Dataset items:
****************
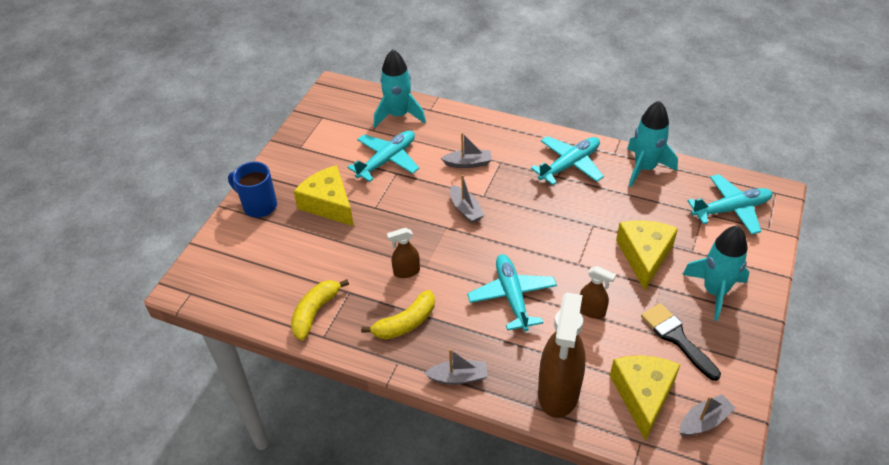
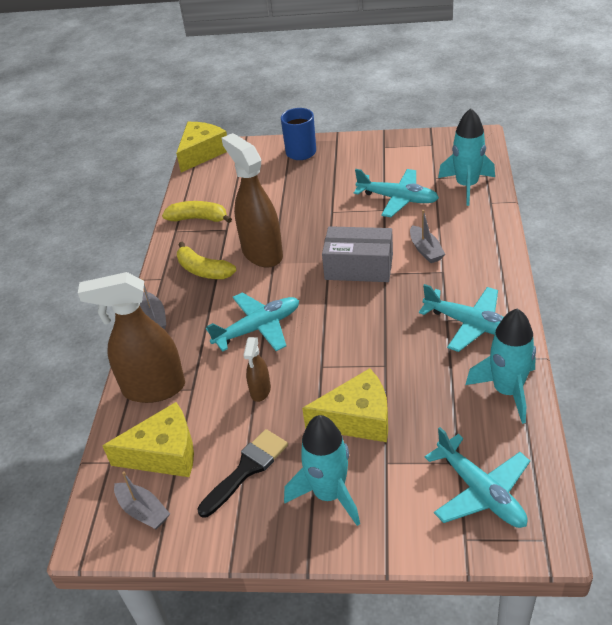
camera: 75 degrees right, 5 degrees down
(329, 204) = (322, 185): yellow cheese -> yellow cheese (202, 153)
(406, 272) = (262, 253): brown spray bottle -> brown spray bottle, size x2.09
(465, 209) = (359, 267): grey boat -> grey box

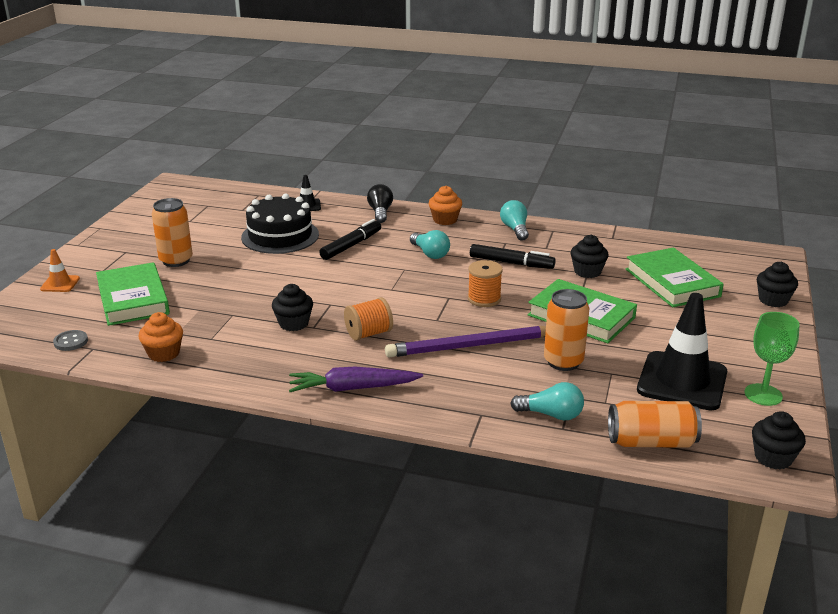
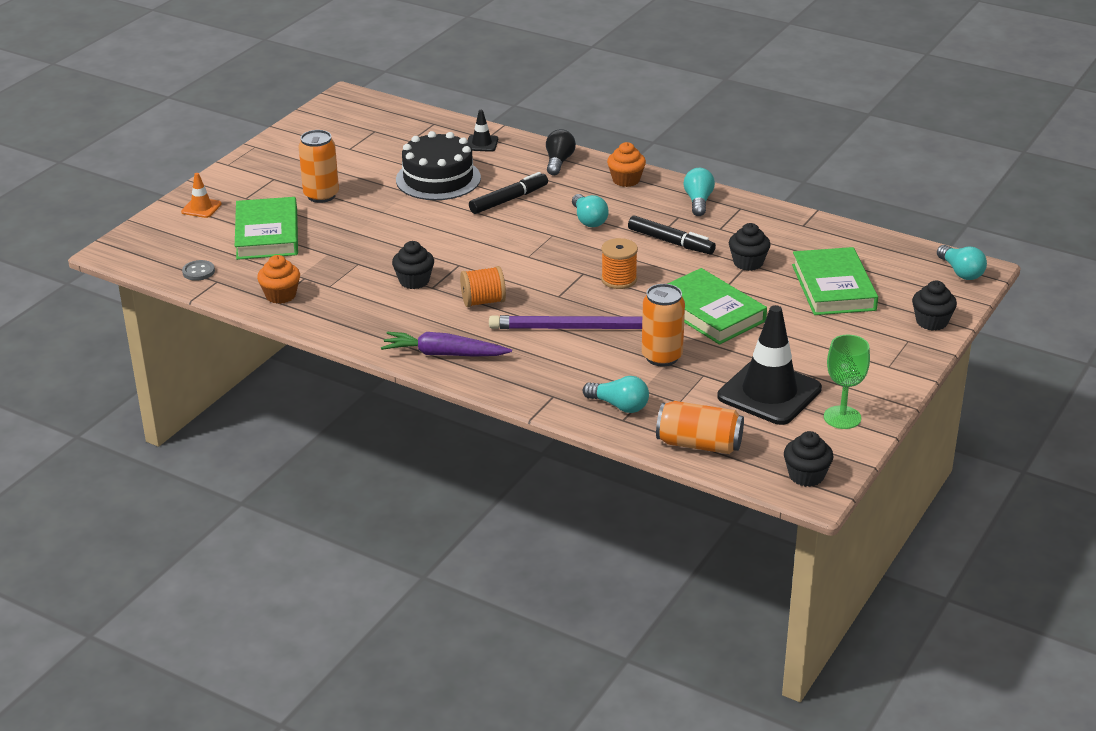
camera: 15 degrees right, 5 degrees up
(764, 258) = (961, 272): none -> turquoise light bulb

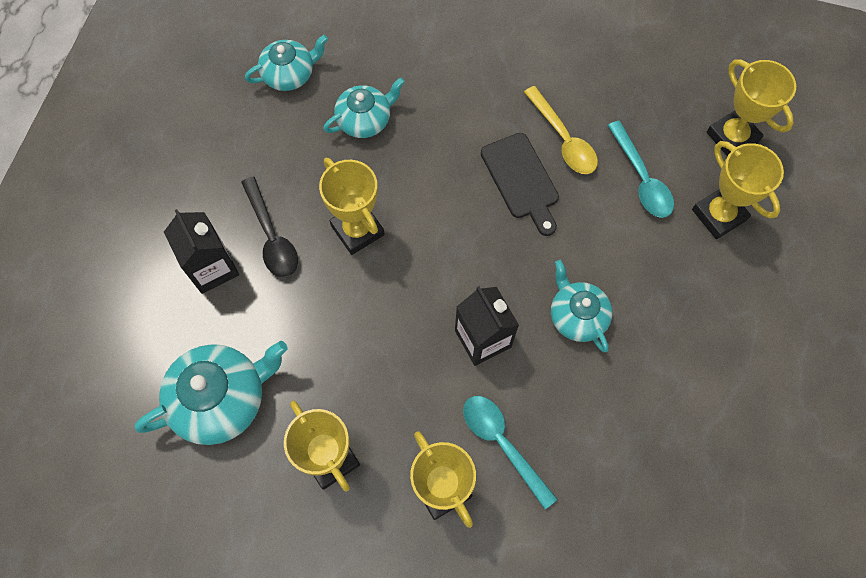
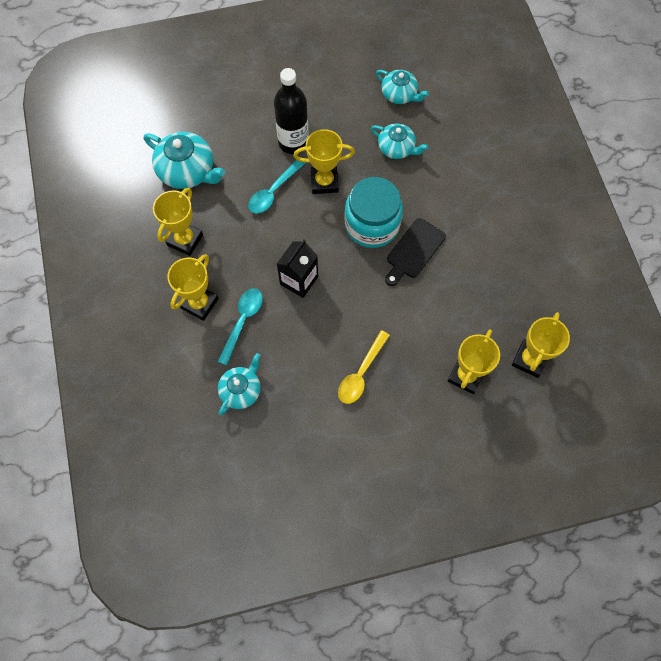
camera: 60 degrees right, 0 degrees up
(212, 268) = (257, 125): black carton -> none
(272, 236) = (293, 142): black spoon -> black bottle
(357, 230) = (324, 182): yellow trophy -> yellow trophy turned 60 degrees clockwise
(455, 207) = (372, 224): none -> turquoise jar
(563, 139) = (458, 260): yellow spoon -> yellow spoon (361, 373)
(577, 316) = (344, 324): turquoise teapot -> turquoise teapot (241, 390)
(641, 178) = (461, 318): turquoise spoon -> turquoise spoon (273, 191)

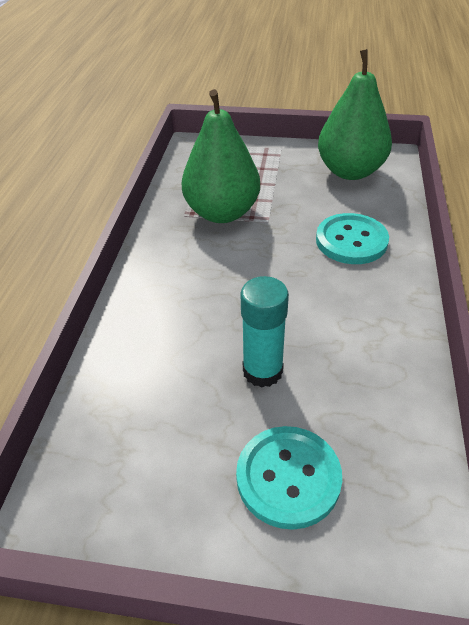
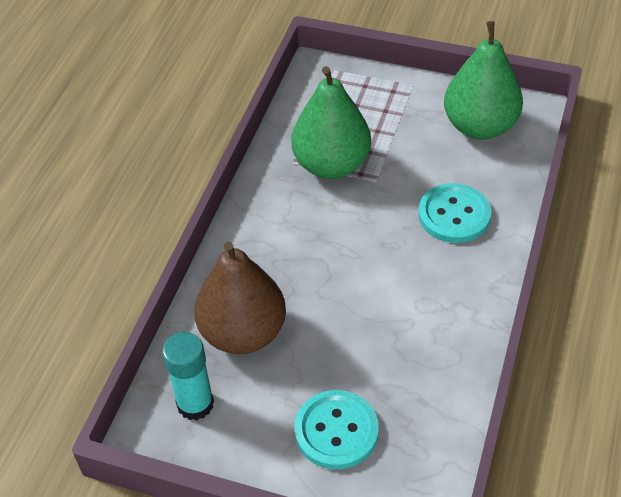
camera: 10 degrees right, 5 degrees up
(157, 377) = (243, 333): none -> brown pear
(262, 371) = (335, 339): turquoise glue stick -> turquoise glue stick (195, 404)

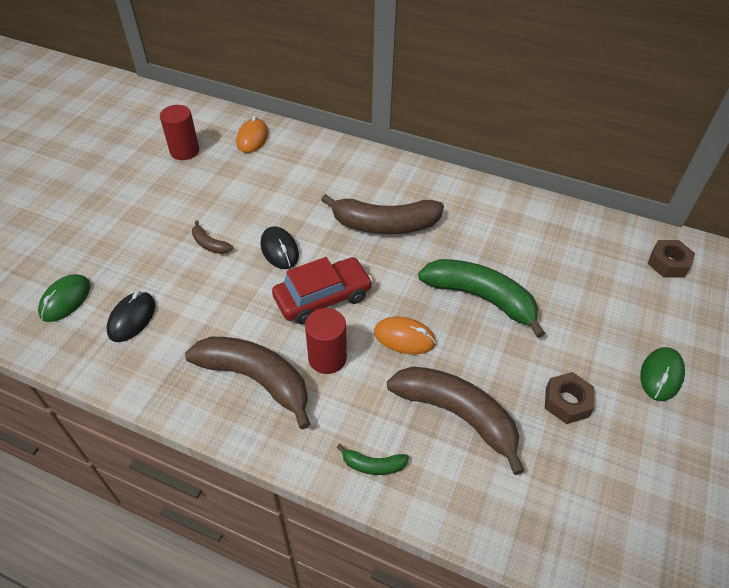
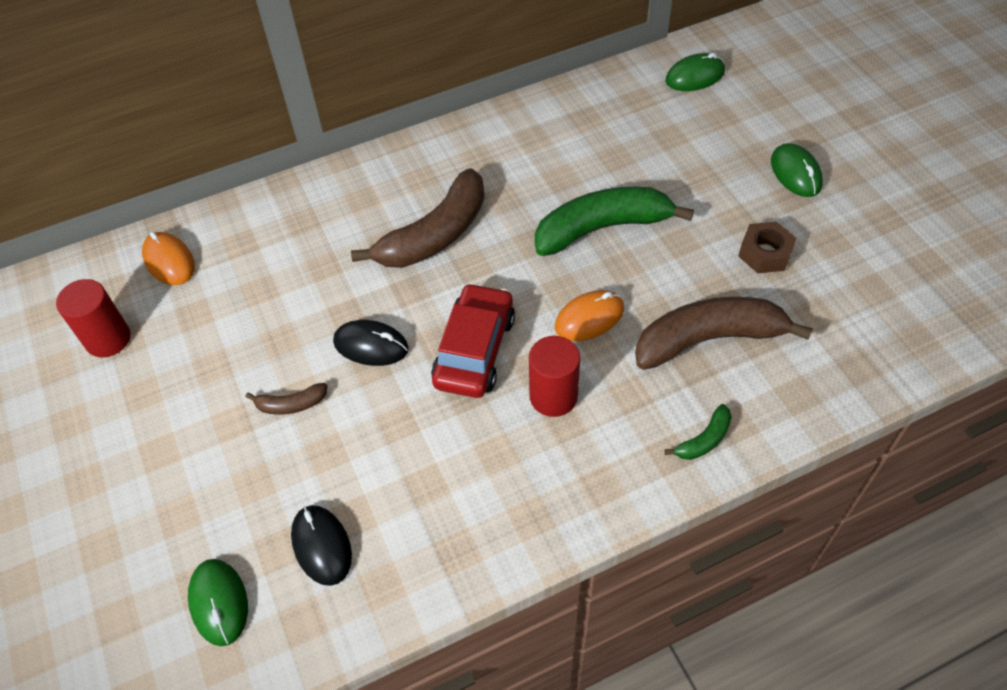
camera: 45 degrees left, 5 degrees up
(256, 379) = (521, 474): brown banana -> none
(668, 263) = (695, 76): brown nut -> green mouse

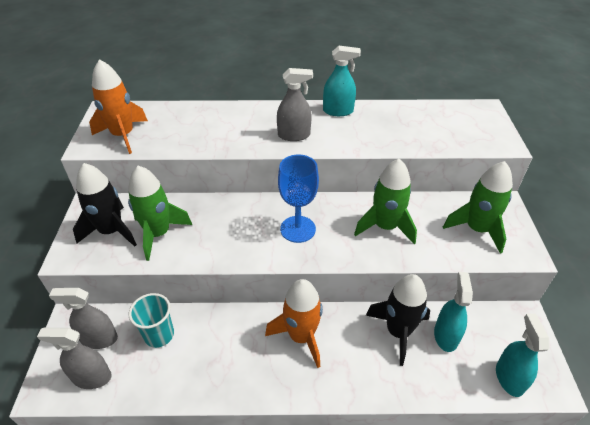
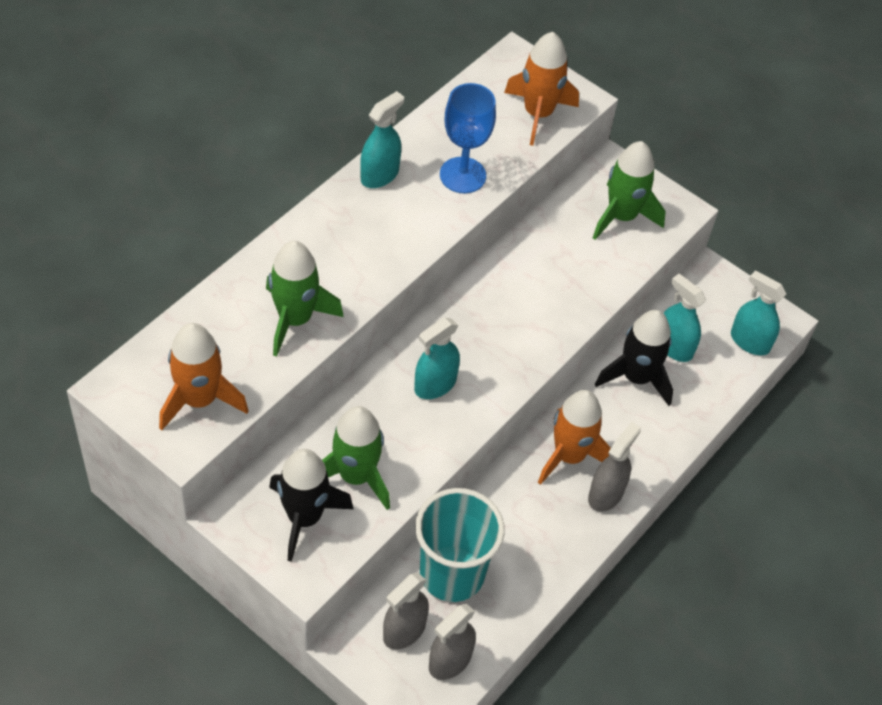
camera: 55 degrees left, 10 degrees up
(159, 335) = (452, 574): turquoise cup -> turquoise cup, size x1.66
(255, 227) = (435, 385): none -> turquoise spray bottle
(294, 135) = (380, 246): grey spray bottle -> grey spray bottle (606, 494)
(298, 229) = (476, 351): blue goblet -> blue goblet (462, 175)
(385, 227) = (547, 280): green rocket -> green rocket (295, 319)
(466, 135) = (538, 114): none -> orange rocket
****************
= DIRECTIONS FOR THIS TASK =
Lines above with "black" in them are the ones to copy.

= RESPONSE BOX =
(212, 268) = (257, 125): black carton -> none
(272, 236) = (293, 142): black spoon -> black bottle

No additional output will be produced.